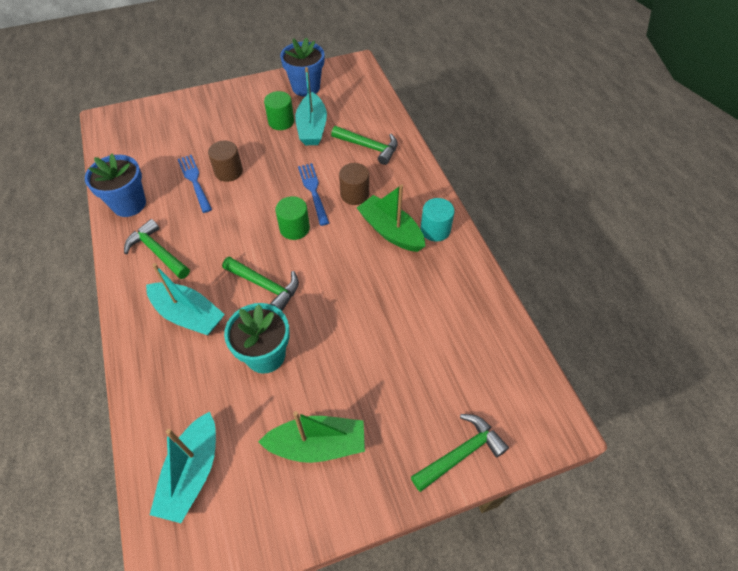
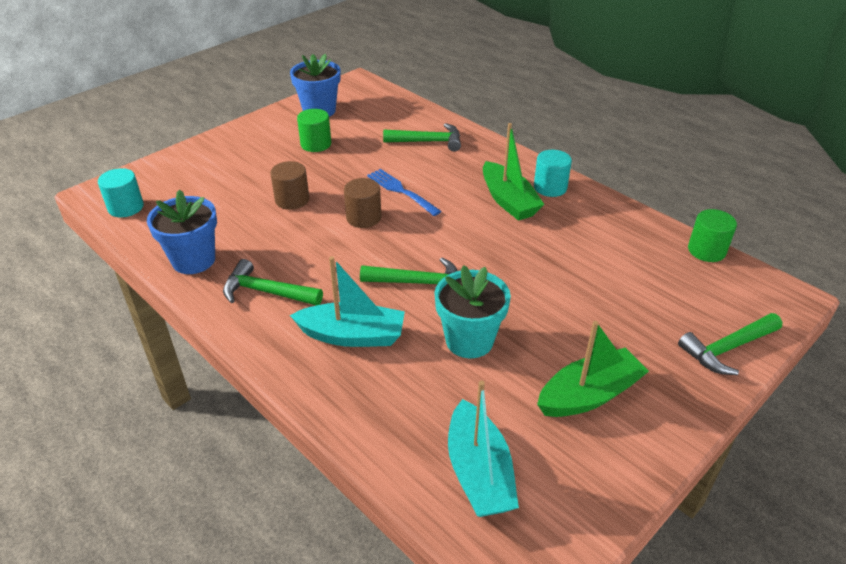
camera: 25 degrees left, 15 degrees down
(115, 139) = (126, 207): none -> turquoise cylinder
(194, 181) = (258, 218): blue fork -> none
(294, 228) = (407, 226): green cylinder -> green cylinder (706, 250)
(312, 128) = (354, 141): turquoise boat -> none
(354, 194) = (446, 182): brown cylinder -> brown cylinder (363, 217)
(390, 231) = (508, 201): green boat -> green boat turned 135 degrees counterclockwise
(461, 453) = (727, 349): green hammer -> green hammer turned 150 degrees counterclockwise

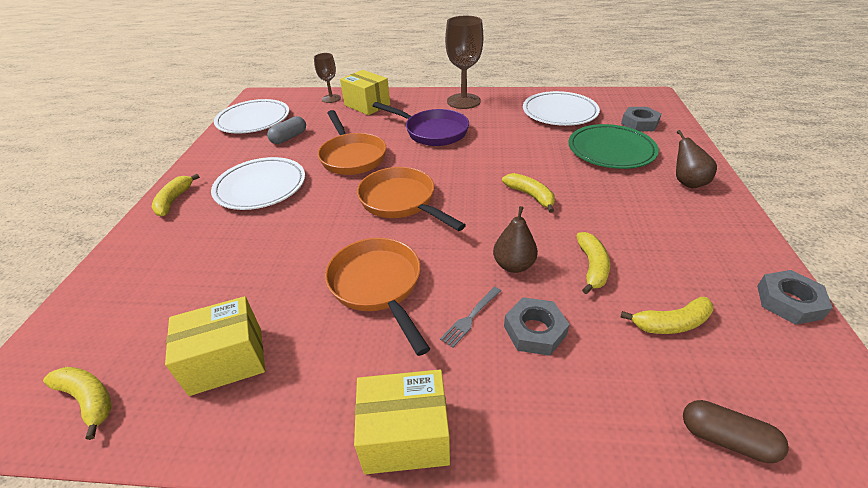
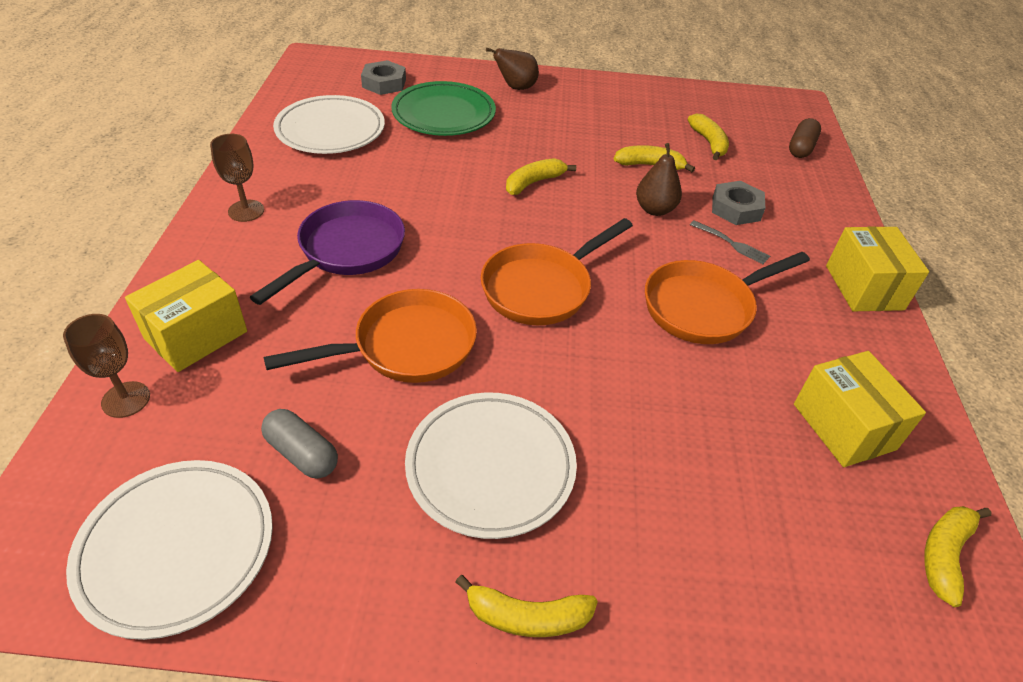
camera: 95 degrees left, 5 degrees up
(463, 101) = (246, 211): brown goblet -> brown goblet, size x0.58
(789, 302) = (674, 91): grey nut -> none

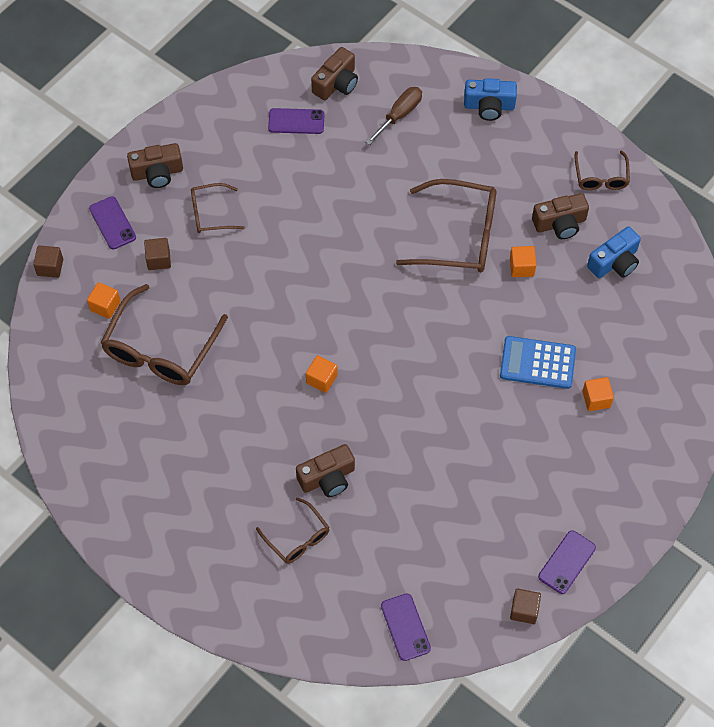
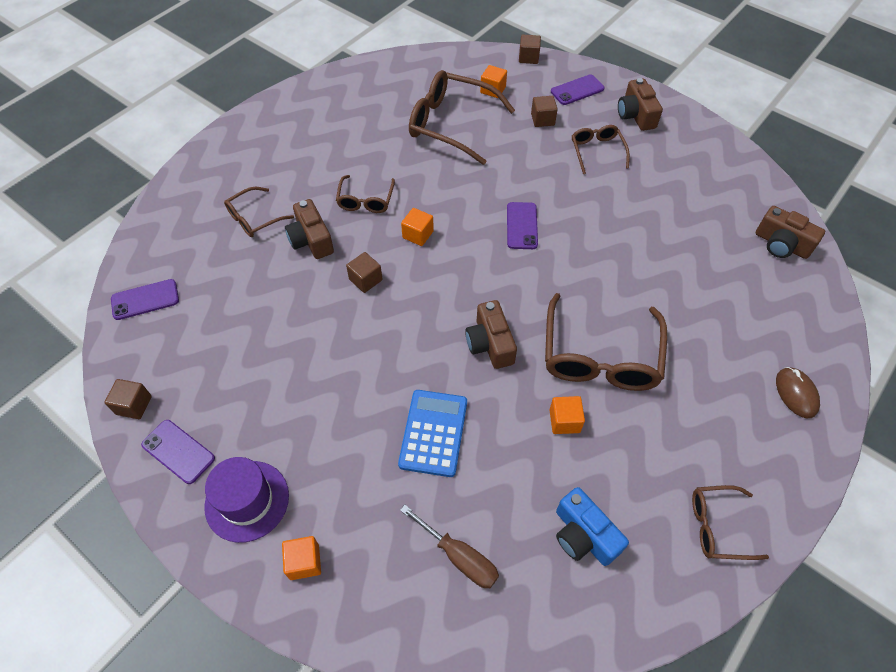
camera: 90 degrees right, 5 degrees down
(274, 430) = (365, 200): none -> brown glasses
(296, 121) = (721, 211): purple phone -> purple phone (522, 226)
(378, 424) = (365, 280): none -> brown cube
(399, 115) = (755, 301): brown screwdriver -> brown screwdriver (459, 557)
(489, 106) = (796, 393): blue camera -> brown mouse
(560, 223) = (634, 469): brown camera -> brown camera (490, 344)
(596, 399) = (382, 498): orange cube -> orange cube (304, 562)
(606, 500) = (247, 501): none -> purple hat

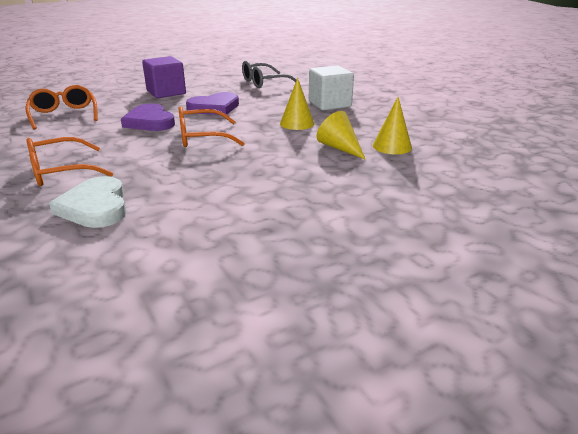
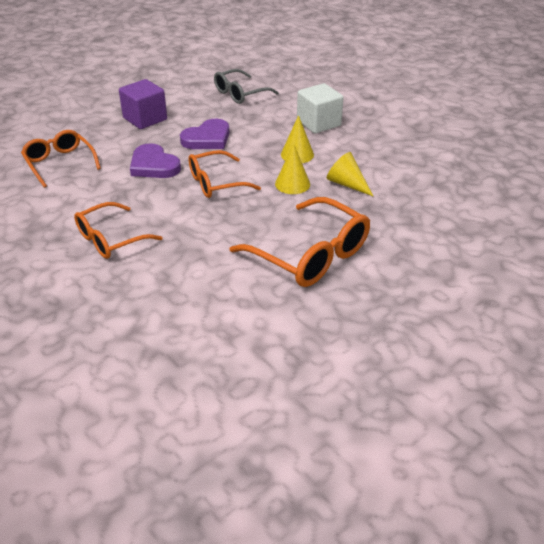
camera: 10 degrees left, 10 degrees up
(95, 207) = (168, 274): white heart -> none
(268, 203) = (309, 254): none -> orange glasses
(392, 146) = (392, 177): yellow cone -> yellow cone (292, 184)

● ● ● ● ● ● ●

What is being asked:
Only the lines above from the one containing "(461, 453) = (727, 349): green" through the one containing "(95, 207) = (168, 274): white heart -> none" should be returned, verbatim and inclusive, with pictures excluded.

Solution:
(461, 453) = (727, 349): green hammer -> green hammer turned 150 degrees counterclockwise

camera: 95 degrees left, 5 degrees up
(463, 101) = (246, 211): brown goblet -> brown goblet, size x0.58
(789, 302) = (674, 91): grey nut -> none

camera: 90 degrees right, 5 degrees down
(274, 430) = (365, 200): none -> brown glasses
(296, 121) = (721, 211): purple phone -> purple phone (522, 226)
(378, 424) = (365, 280): none -> brown cube
(399, 115) = (755, 301): brown screwdriver -> brown screwdriver (459, 557)
(489, 106) = (796, 393): blue camera -> brown mouse
(560, 223) = (634, 469): brown camera -> brown camera (490, 344)
(596, 399) = (382, 498): orange cube -> orange cube (304, 562)
(606, 500) = (247, 501): none -> purple hat

camera: 10 degrees left, 10 degrees up
(95, 207) = (168, 274): white heart -> none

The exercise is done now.